* _EXERCISE DIRECTIONS_: A faithful copy of all the records is needed, with the pictures omitted.

* _INPUT FOR THIS TASK_:
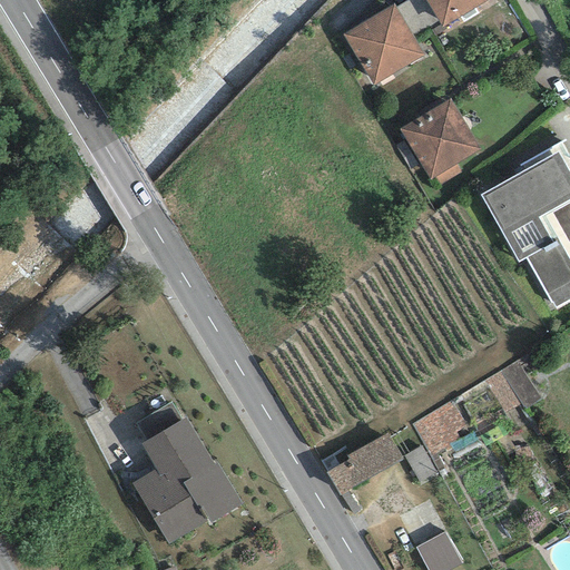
[(412,37),(438,21),(425,0),(409,0),(395,8),(412,37)]
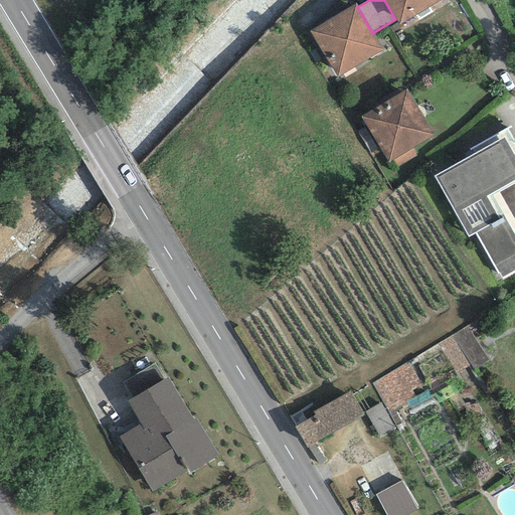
[(384,0),(395,19),(399,24),(440,0),(384,0)]
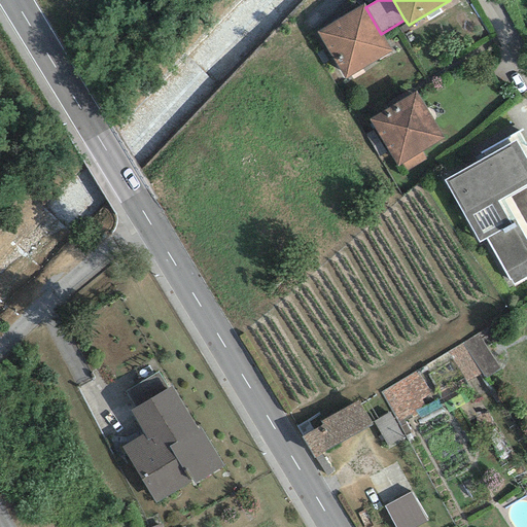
[(363,4),(317,32),(345,78),(390,51),(381,34),(365,7),(363,4)]
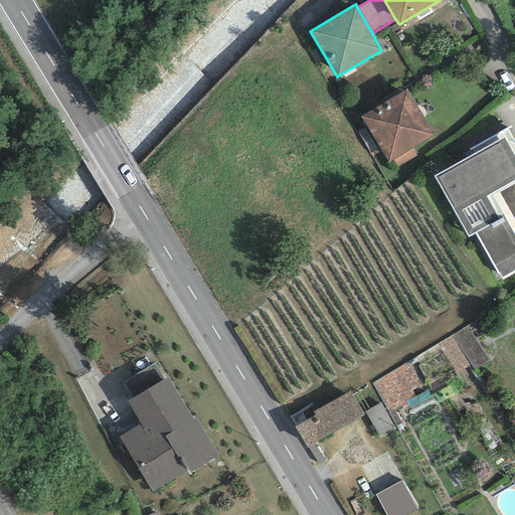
[(407,90),(361,117),(388,162),(435,136),(407,90)]
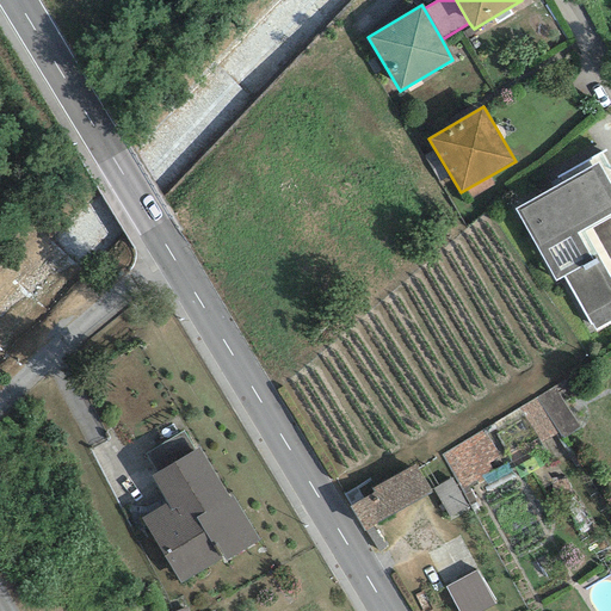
[(563,276),(596,333),(610,323),(610,223),(608,217),(610,215),(610,189),(597,164),(514,210),(555,281),(563,276)]
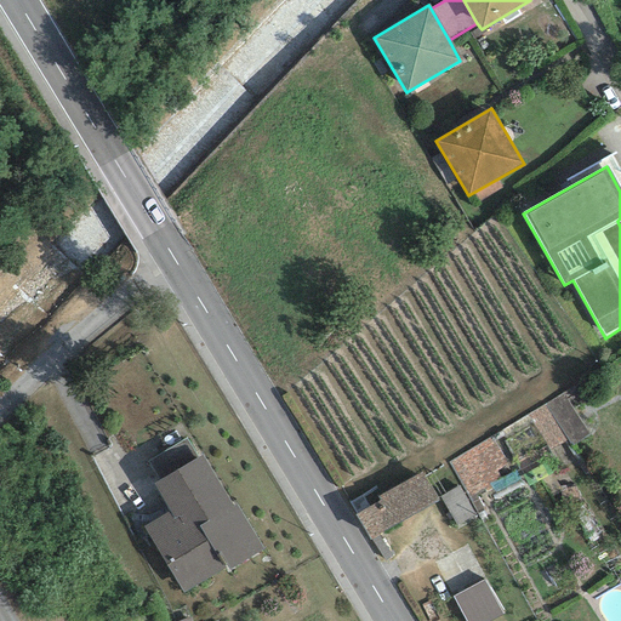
[(570,446),(590,436),(563,393),(527,415),(550,451),(567,440),(570,446)]
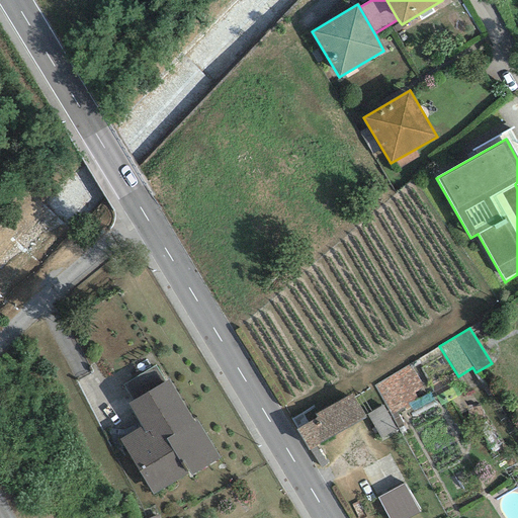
[(423,386),(410,364),(373,385),(391,415),(404,408),(406,411),(420,402),(414,392),(423,386)]
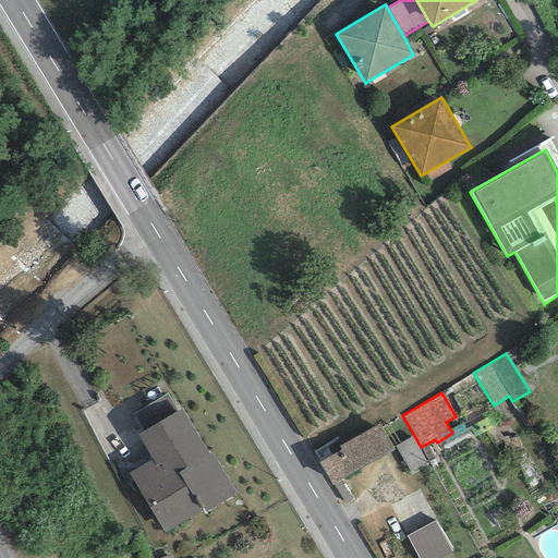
[(152,460),(129,474),(165,533),(204,509),(206,512),(237,494),(213,455),(210,456),(181,410),(137,435),(152,460)]
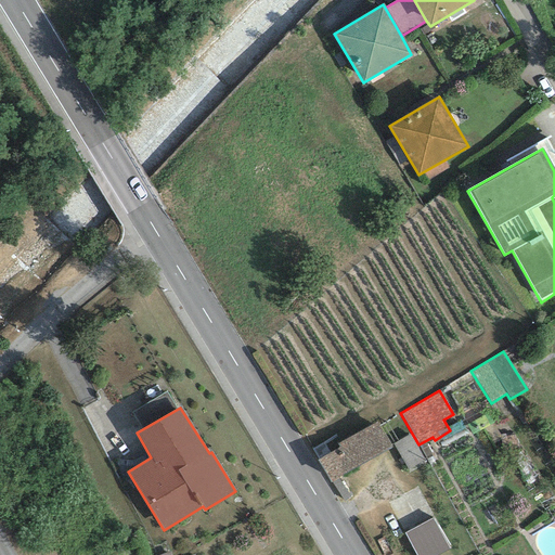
[(391,448),(377,423),(338,444),(340,448),(318,461),(330,482),(391,448)]
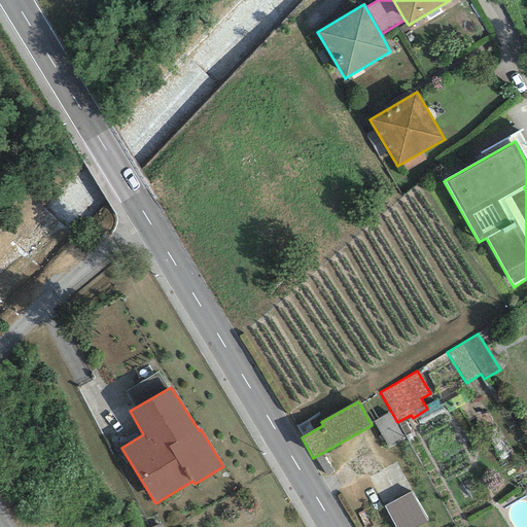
[(387,447),(402,437),(388,413),(373,422),(387,447)]
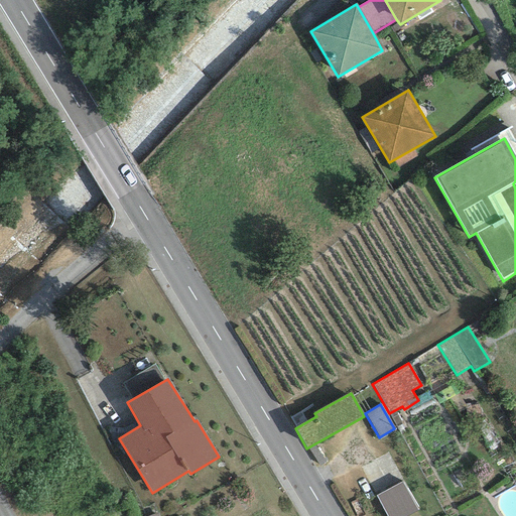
[(386,515),(408,515),(417,511),(401,482),(376,496),(386,515)]
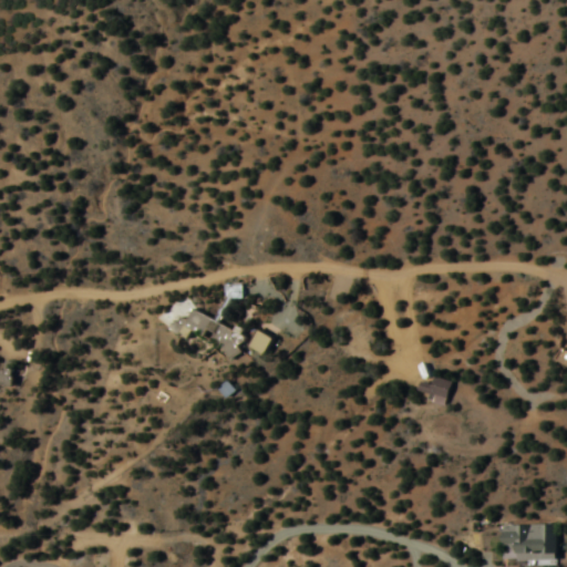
[(473,316),(468,306),(454,311),(459,321),(473,316)]
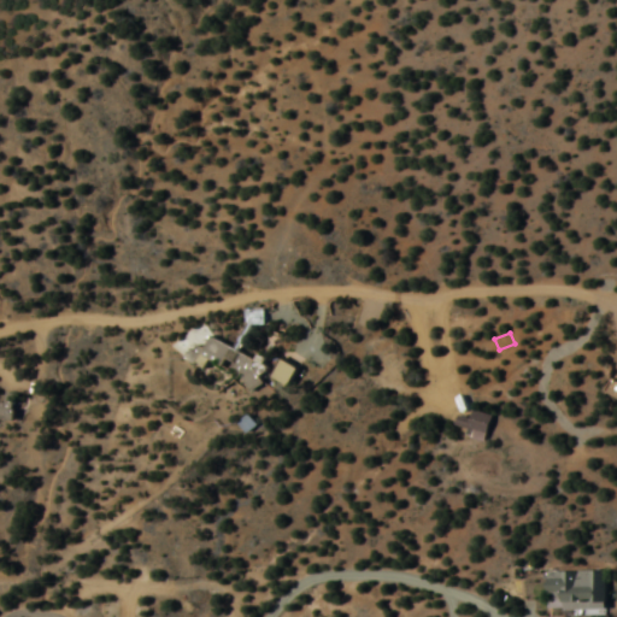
[(186,358),(206,368),(210,360),(258,385),(268,364),(235,348),(236,347),(211,335),(205,347),(194,342),(186,358)]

* _ANSWER SECTION_:
[(412,37),(438,21),(425,0),(409,0),(395,8),(412,37)]
[(384,0),(395,19),(399,24),(440,0),(384,0)]
[(363,4),(317,32),(345,78),(390,51),(381,34),(365,7),(363,4)]
[(407,90),(361,117),(388,162),(435,136),(407,90)]
[(563,276),(596,333),(610,323),(610,223),(608,217),(610,215),(610,189),(597,164),(514,210),(555,281),(563,276)]
[(570,446),(590,436),(563,393),(527,415),(550,451),(567,440),(570,446)]
[(423,386),(410,364),(373,385),(391,415),(404,408),(406,411),(420,402),(414,392),(423,386)]
[(152,460),(129,474),(165,533),(204,509),(206,512),(237,494),(213,455),(210,456),(181,410),(137,435),(152,460)]
[(391,448),(377,423),(338,444),(340,448),(318,461),(330,482),(391,448)]
[(387,447),(402,437),(388,413),(373,422),(387,447)]
[(386,515),(408,515),(417,511),(401,482),(376,496),(386,515)]
[(473,316),(468,306),(454,311),(459,321),(473,316)]
[(186,358),(206,368),(210,360),(258,385),(268,364),(235,348),(236,347),(211,335),(205,347),(194,342),(186,358)]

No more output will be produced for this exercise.